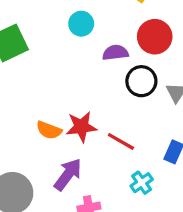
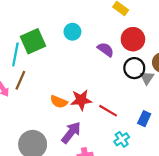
cyan circle: (81, 24) -> (72, 32), moved
purple semicircle: (115, 53) -> (106, 50), turned 42
black circle: (141, 81) -> (134, 68), moved

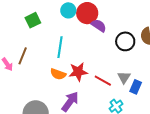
red circle: (133, 39) -> (87, 13), moved
green square: (33, 41) -> (33, 20), size x0.7
cyan line: (15, 54) -> (60, 47), moved
gray triangle: (147, 78) -> (124, 77), moved

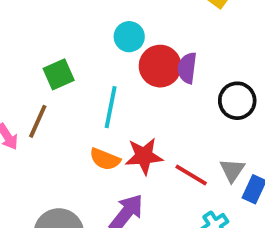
red circle: (87, 13) -> (160, 66), moved
green square: (33, 20) -> (59, 74), moved
purple semicircle: (99, 26) -> (187, 68), turned -119

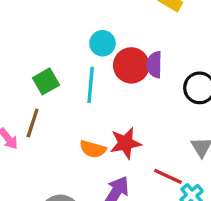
cyan line: (111, 107) -> (91, 85), moved
red line: (191, 175) -> (168, 176), moved

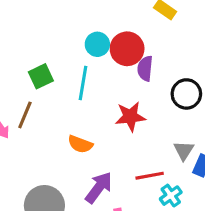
red circle: (131, 65) -> (127, 49), moved
red star: (126, 143) -> (130, 117), moved
red line: (168, 176) -> (150, 176), turned -40

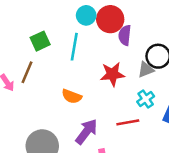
gray triangle: (184, 150) -> (146, 70), moved, turned 36
cyan cross: (171, 196) -> (146, 99), moved

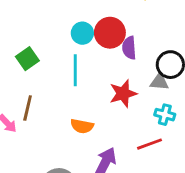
green square: (40, 41) -> (27, 59), moved
gray triangle: (146, 70) -> (159, 82), turned 36
cyan cross: (146, 99) -> (165, 115), turned -30

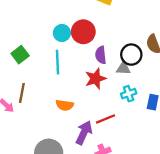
purple semicircle: (129, 48) -> (101, 55), moved
cyan cross: (165, 115) -> (129, 94), turned -32
red line: (150, 144) -> (106, 119), moved

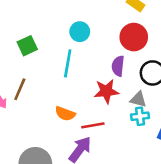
red circle: (83, 32) -> (134, 37), moved
gray triangle: (123, 68) -> (138, 99), moved
red line: (106, 119) -> (93, 125), moved

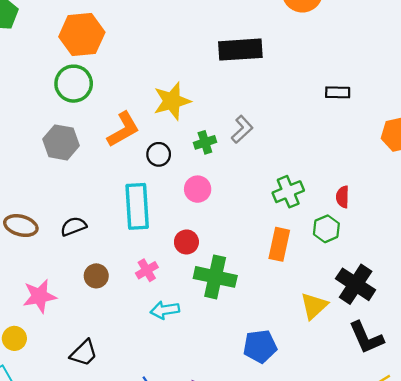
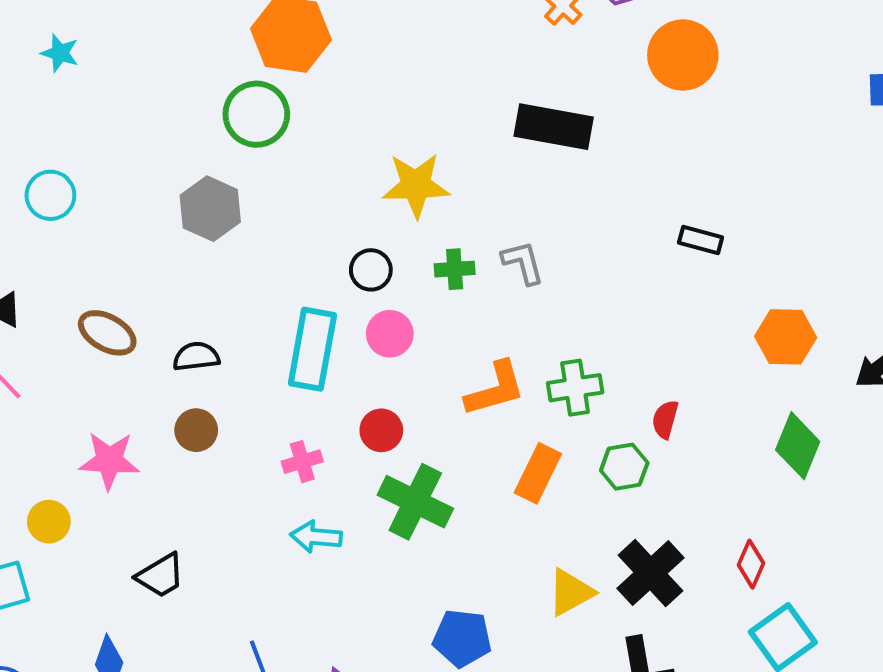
orange L-shape: (123, 129) -> (495, 389), moved
gray L-shape: (242, 129) -> (523, 263), turned -76
pink circle: (198, 189) -> (390, 334), moved
brown circle: (96, 276) -> (196, 430), moved

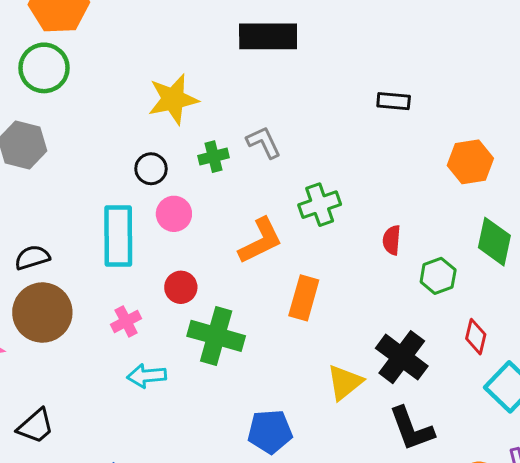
green cross: (575, 388) -> (320, 205), moved
brown circle: (196, 430) -> (42, 313), size x1.8
green hexagon: (624, 467) -> (438, 276), moved

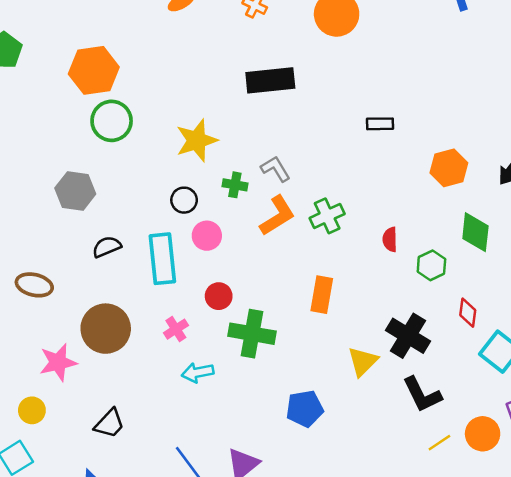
green circle: (44, 68) -> (112, 121), moved
green cross: (213, 157) -> (235, 185), turned 30
orange L-shape: (260, 241) -> (277, 216), moved
black semicircle: (32, 257) -> (107, 247), moved

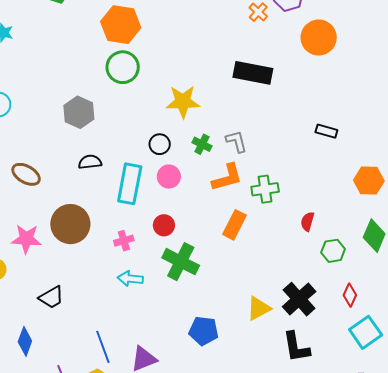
orange rectangle: (322, 295) -> (235, 225), moved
_____
EXERCISE PROMPT:
Each line above is to be copied verbatim. Drop any image from the copy.

EXPECTED ANSWER:
cyan circle: (81, 24) -> (72, 32), moved
purple semicircle: (115, 53) -> (106, 50), turned 42
black circle: (141, 81) -> (134, 68), moved

red circle: (133, 39) -> (87, 13), moved
green square: (33, 41) -> (33, 20), size x0.7
cyan line: (15, 54) -> (60, 47), moved
gray triangle: (147, 78) -> (124, 77), moved

red circle: (87, 13) -> (160, 66), moved
green square: (33, 20) -> (59, 74), moved
purple semicircle: (99, 26) -> (187, 68), turned -119

cyan line: (111, 107) -> (91, 85), moved
red line: (191, 175) -> (168, 176), moved

red circle: (131, 65) -> (127, 49), moved
red star: (126, 143) -> (130, 117), moved
red line: (168, 176) -> (150, 176), turned -40

gray triangle: (184, 150) -> (146, 70), moved, turned 36
cyan cross: (171, 196) -> (146, 99), moved

green square: (40, 41) -> (27, 59), moved
gray triangle: (146, 70) -> (159, 82), turned 36
cyan cross: (146, 99) -> (165, 115), turned -30

purple semicircle: (129, 48) -> (101, 55), moved
cyan cross: (165, 115) -> (129, 94), turned -32
red line: (150, 144) -> (106, 119), moved

red circle: (83, 32) -> (134, 37), moved
gray triangle: (123, 68) -> (138, 99), moved
red line: (106, 119) -> (93, 125), moved

orange L-shape: (123, 129) -> (495, 389), moved
gray L-shape: (242, 129) -> (523, 263), turned -76
pink circle: (198, 189) -> (390, 334), moved
brown circle: (96, 276) -> (196, 430), moved

green cross: (575, 388) -> (320, 205), moved
brown circle: (196, 430) -> (42, 313), size x1.8
green hexagon: (624, 467) -> (438, 276), moved

green circle: (44, 68) -> (112, 121), moved
green cross: (213, 157) -> (235, 185), turned 30
orange L-shape: (260, 241) -> (277, 216), moved
black semicircle: (32, 257) -> (107, 247), moved

orange rectangle: (322, 295) -> (235, 225), moved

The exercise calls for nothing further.